[YOUR TASK] Retype the data below in full, keeping every character as it is.

[DATA SHOWN]
──────────

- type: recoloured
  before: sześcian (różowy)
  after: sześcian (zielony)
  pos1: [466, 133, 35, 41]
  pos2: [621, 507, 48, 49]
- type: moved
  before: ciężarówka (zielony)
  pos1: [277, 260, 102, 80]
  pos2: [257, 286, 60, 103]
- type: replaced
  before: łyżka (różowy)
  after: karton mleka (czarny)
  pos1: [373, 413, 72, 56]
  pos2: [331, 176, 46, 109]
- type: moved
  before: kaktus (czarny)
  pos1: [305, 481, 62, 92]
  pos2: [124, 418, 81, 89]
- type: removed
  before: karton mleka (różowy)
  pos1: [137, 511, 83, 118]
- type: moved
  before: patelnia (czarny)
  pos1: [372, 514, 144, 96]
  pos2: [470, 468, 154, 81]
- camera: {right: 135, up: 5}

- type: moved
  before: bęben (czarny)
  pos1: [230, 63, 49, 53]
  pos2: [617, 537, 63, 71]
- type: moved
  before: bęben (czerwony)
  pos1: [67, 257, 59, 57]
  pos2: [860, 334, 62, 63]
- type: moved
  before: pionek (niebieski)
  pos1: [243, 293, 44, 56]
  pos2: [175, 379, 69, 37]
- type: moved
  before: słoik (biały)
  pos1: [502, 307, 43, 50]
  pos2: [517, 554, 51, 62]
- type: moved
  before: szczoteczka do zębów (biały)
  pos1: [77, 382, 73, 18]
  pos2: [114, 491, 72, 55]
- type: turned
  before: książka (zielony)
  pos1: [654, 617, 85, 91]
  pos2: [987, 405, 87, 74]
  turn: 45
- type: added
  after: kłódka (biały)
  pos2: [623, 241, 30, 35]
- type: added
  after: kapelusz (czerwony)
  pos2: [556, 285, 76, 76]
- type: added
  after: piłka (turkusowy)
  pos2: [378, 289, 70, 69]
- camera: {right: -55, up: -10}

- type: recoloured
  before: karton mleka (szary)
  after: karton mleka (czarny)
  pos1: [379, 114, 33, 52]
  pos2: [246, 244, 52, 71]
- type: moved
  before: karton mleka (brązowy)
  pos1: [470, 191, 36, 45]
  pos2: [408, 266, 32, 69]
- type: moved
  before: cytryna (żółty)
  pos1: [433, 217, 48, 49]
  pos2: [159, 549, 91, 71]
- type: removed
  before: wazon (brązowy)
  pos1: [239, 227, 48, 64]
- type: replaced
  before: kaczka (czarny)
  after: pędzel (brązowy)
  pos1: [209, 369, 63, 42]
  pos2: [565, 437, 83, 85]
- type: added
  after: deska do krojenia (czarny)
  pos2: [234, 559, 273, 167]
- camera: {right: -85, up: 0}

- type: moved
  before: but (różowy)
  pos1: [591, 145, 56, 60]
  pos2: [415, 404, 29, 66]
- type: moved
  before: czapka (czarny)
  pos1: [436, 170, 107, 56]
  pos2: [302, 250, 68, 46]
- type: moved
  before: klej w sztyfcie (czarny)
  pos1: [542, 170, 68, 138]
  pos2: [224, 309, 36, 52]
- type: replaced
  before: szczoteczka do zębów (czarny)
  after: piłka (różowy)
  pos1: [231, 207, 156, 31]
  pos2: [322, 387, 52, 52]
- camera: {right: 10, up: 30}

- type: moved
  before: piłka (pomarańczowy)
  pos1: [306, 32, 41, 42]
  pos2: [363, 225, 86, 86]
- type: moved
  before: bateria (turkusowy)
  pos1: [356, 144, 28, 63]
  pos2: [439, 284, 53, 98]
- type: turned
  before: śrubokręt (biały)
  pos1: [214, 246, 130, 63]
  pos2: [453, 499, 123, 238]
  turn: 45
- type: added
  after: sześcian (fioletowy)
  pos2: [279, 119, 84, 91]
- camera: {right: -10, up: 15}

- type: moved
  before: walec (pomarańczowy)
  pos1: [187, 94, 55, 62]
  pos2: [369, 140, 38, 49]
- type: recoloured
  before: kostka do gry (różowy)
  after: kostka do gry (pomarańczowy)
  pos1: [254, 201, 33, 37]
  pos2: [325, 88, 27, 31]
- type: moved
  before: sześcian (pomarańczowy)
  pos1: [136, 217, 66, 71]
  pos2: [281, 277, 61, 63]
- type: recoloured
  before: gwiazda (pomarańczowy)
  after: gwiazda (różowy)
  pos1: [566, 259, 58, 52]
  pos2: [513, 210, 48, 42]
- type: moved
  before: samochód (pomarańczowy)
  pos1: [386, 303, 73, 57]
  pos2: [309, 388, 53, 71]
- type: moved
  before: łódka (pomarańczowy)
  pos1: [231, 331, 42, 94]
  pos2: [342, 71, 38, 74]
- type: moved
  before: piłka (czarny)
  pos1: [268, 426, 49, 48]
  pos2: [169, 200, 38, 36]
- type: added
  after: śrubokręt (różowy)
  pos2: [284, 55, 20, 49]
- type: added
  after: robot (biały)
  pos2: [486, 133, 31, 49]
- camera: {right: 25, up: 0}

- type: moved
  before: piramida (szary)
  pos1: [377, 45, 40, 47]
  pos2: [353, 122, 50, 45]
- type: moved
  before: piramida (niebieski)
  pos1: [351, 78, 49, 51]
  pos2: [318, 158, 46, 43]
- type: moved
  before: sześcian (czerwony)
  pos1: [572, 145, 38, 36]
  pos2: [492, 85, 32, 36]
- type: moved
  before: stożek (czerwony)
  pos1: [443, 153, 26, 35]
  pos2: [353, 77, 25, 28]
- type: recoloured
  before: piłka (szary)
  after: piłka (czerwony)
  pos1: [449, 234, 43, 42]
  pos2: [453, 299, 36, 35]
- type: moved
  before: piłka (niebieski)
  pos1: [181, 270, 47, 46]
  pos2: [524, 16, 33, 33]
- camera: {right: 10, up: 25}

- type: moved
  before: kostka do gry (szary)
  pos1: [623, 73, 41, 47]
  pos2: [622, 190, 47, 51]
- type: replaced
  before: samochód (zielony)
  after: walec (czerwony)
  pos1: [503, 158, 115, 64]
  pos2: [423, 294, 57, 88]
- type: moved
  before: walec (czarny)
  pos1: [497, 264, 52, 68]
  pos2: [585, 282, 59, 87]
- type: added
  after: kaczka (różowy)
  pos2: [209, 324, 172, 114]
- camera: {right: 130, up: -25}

──────────

[EXERCISE SOLUTION]
- type: recoloured
  before: sześcian (różowy)
  after: sześcian (zielony)
  pos1: [466, 133, 35, 41]
  pos2: [621, 507, 48, 49]
- type: moved
  before: ciężarówka (zielony)
  pos1: [277, 260, 102, 80]
  pos2: [257, 286, 60, 103]
- type: replaced
  before: łyżka (różowy)
  after: karton mleka (czarny)
  pos1: [373, 413, 72, 56]
  pos2: [331, 176, 46, 109]
- type: moved
  before: kaktus (czarny)
  pos1: [305, 481, 62, 92]
  pos2: [124, 418, 81, 89]
- type: removed
  before: karton mleka (różowy)
  pos1: [137, 511, 83, 118]
- type: moved
  before: patelnia (czarny)
  pos1: [372, 514, 144, 96]
  pos2: [470, 468, 154, 81]
- camera: {right: 135, up: 5}

- type: moved
  before: bęben (czarny)
  pos1: [230, 63, 49, 53]
  pos2: [617, 537, 63, 71]
- type: moved
  before: bęben (czerwony)
  pos1: [67, 257, 59, 57]
  pos2: [860, 334, 62, 63]
- type: moved
  before: pionek (niebieski)
  pos1: [243, 293, 44, 56]
  pos2: [175, 379, 69, 37]
- type: moved
  before: słoik (biały)
  pos1: [502, 307, 43, 50]
  pos2: [517, 554, 51, 62]
- type: moved
  before: szczoteczka do zębów (biały)
  pos1: [77, 382, 73, 18]
  pos2: [114, 491, 72, 55]
- type: turned
  before: książka (zielony)
  pos1: [654, 617, 85, 91]
  pos2: [987, 405, 87, 74]
  turn: 45
- type: added
  after: kłódka (biały)
  pos2: [623, 241, 30, 35]
- type: added
  after: kapelusz (czerwony)
  pos2: [556, 285, 76, 76]
- type: added
  after: piłka (turkusowy)
  pos2: [378, 289, 70, 69]
- camera: {right: -55, up: -10}

- type: recoloured
  before: karton mleka (szary)
  after: karton mleka (czarny)
  pos1: [379, 114, 33, 52]
  pos2: [246, 244, 52, 71]
- type: moved
  before: karton mleka (brązowy)
  pos1: [470, 191, 36, 45]
  pos2: [408, 266, 32, 69]
- type: moved
  before: cytryna (żółty)
  pos1: [433, 217, 48, 49]
  pos2: [159, 549, 91, 71]
- type: removed
  before: wazon (brązowy)
  pos1: [239, 227, 48, 64]
- type: replaced
  before: kaczka (czarny)
  after: pędzel (brązowy)
  pos1: [209, 369, 63, 42]
  pos2: [565, 437, 83, 85]
- type: added
  after: deska do krojenia (czarny)
  pos2: [234, 559, 273, 167]
- camera: {right: -85, up: 0}

- type: moved
  before: but (różowy)
  pos1: [591, 145, 56, 60]
  pos2: [415, 404, 29, 66]
- type: moved
  before: czapka (czarny)
  pos1: [436, 170, 107, 56]
  pos2: [302, 250, 68, 46]
- type: moved
  before: klej w sztyfcie (czarny)
  pos1: [542, 170, 68, 138]
  pos2: [224, 309, 36, 52]
- type: replaced
  before: szczoteczka do zębów (czarny)
  after: piłka (różowy)
  pos1: [231, 207, 156, 31]
  pos2: [322, 387, 52, 52]
- camera: {right: 10, up: 30}

- type: moved
  before: piłka (pomarańczowy)
  pos1: [306, 32, 41, 42]
  pos2: [363, 225, 86, 86]
- type: moved
  before: bateria (turkusowy)
  pos1: [356, 144, 28, 63]
  pos2: [439, 284, 53, 98]
- type: turned
  before: śrubokręt (biały)
  pos1: [214, 246, 130, 63]
  pos2: [453, 499, 123, 238]
  turn: 45
- type: added
  after: sześcian (fioletowy)
  pos2: [279, 119, 84, 91]
- camera: {right: -10, up: 15}

- type: moved
  before: walec (pomarańczowy)
  pos1: [187, 94, 55, 62]
  pos2: [369, 140, 38, 49]
- type: recoloured
  before: kostka do gry (różowy)
  after: kostka do gry (pomarańczowy)
  pos1: [254, 201, 33, 37]
  pos2: [325, 88, 27, 31]
- type: moved
  before: sześcian (pomarańczowy)
  pos1: [136, 217, 66, 71]
  pos2: [281, 277, 61, 63]
- type: recoloured
  before: gwiazda (pomarańczowy)
  after: gwiazda (różowy)
  pos1: [566, 259, 58, 52]
  pos2: [513, 210, 48, 42]
- type: moved
  before: samochód (pomarańczowy)
  pos1: [386, 303, 73, 57]
  pos2: [309, 388, 53, 71]
- type: moved
  before: łódka (pomarańczowy)
  pos1: [231, 331, 42, 94]
  pos2: [342, 71, 38, 74]
- type: moved
  before: piłka (czarny)
  pos1: [268, 426, 49, 48]
  pos2: [169, 200, 38, 36]
- type: added
  after: śrubokręt (różowy)
  pos2: [284, 55, 20, 49]
- type: added
  after: robot (biały)
  pos2: [486, 133, 31, 49]
- camera: {right: 25, up: 0}

- type: moved
  before: piramida (szary)
  pos1: [377, 45, 40, 47]
  pos2: [353, 122, 50, 45]
- type: moved
  before: piramida (niebieski)
  pos1: [351, 78, 49, 51]
  pos2: [318, 158, 46, 43]
- type: moved
  before: sześcian (czerwony)
  pos1: [572, 145, 38, 36]
  pos2: [492, 85, 32, 36]
- type: moved
  before: stożek (czerwony)
  pos1: [443, 153, 26, 35]
  pos2: [353, 77, 25, 28]
- type: recoloured
  before: piłka (szary)
  after: piłka (czerwony)
  pos1: [449, 234, 43, 42]
  pos2: [453, 299, 36, 35]
- type: moved
  before: piłka (niebieski)
  pos1: [181, 270, 47, 46]
  pos2: [524, 16, 33, 33]
- camera: {right: 10, up: 25}

- type: moved
  before: kostka do gry (szary)
  pos1: [623, 73, 41, 47]
  pos2: [622, 190, 47, 51]
- type: replaced
  before: samochód (zielony)
  after: walec (czerwony)
  pos1: [503, 158, 115, 64]
  pos2: [423, 294, 57, 88]
- type: moved
  before: walec (czarny)
  pos1: [497, 264, 52, 68]
  pos2: [585, 282, 59, 87]
- type: added
  after: kaczka (różowy)
  pos2: [209, 324, 172, 114]
- camera: {right: 130, up: -25}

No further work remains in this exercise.